- _Task description_
The reply must repeat each entry exactly and contain no pictures.

·····

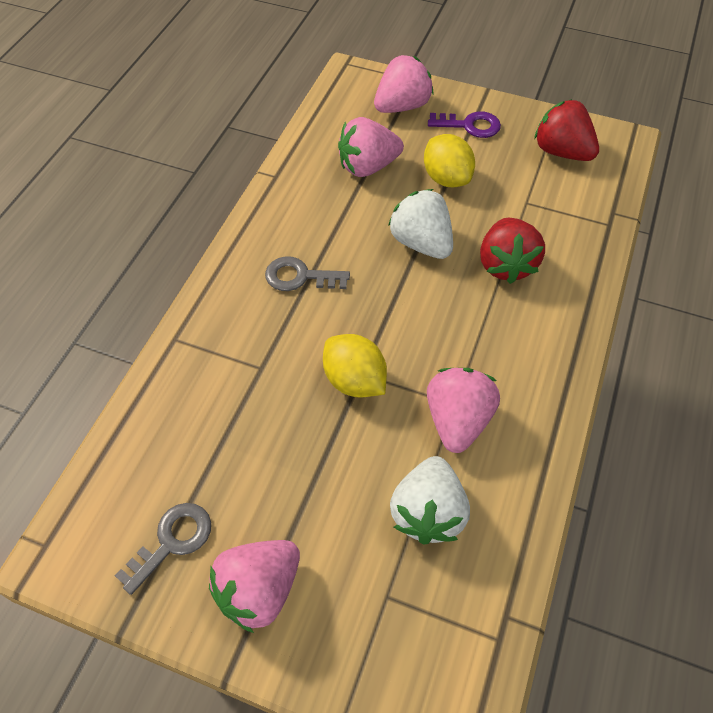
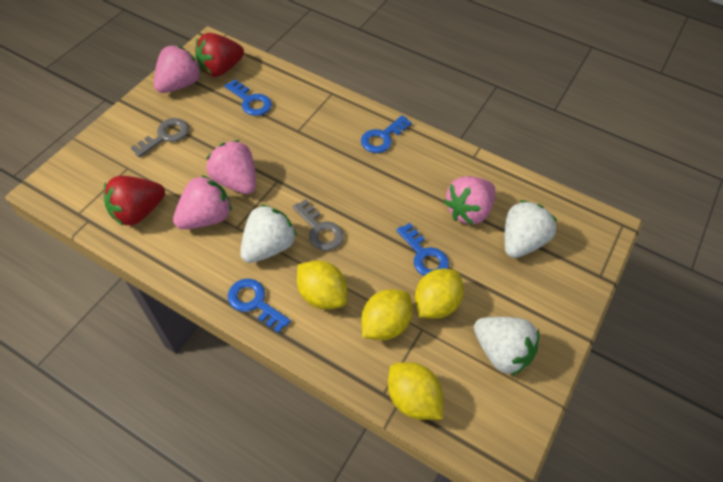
blue key: 0 -> 4
purple key: 1 -> 0
white strawberry: 2 -> 3
yellow lemon: 2 -> 4

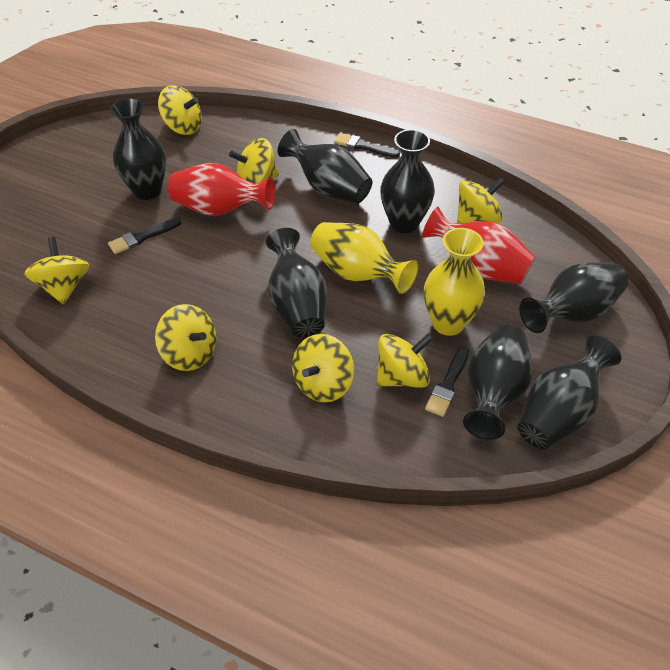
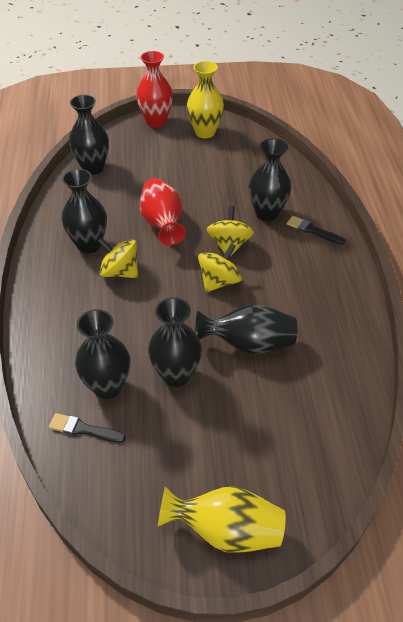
black brush: 3 -> 2
black vase: 7 -> 6
yellow spinning top: 7 -> 3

·····

- _Answer space_
blue key: 0 -> 4
purple key: 1 -> 0
white strawberry: 2 -> 3
yellow lemon: 2 -> 4

black brush: 3 -> 2
black vase: 7 -> 6
yellow spinning top: 7 -> 3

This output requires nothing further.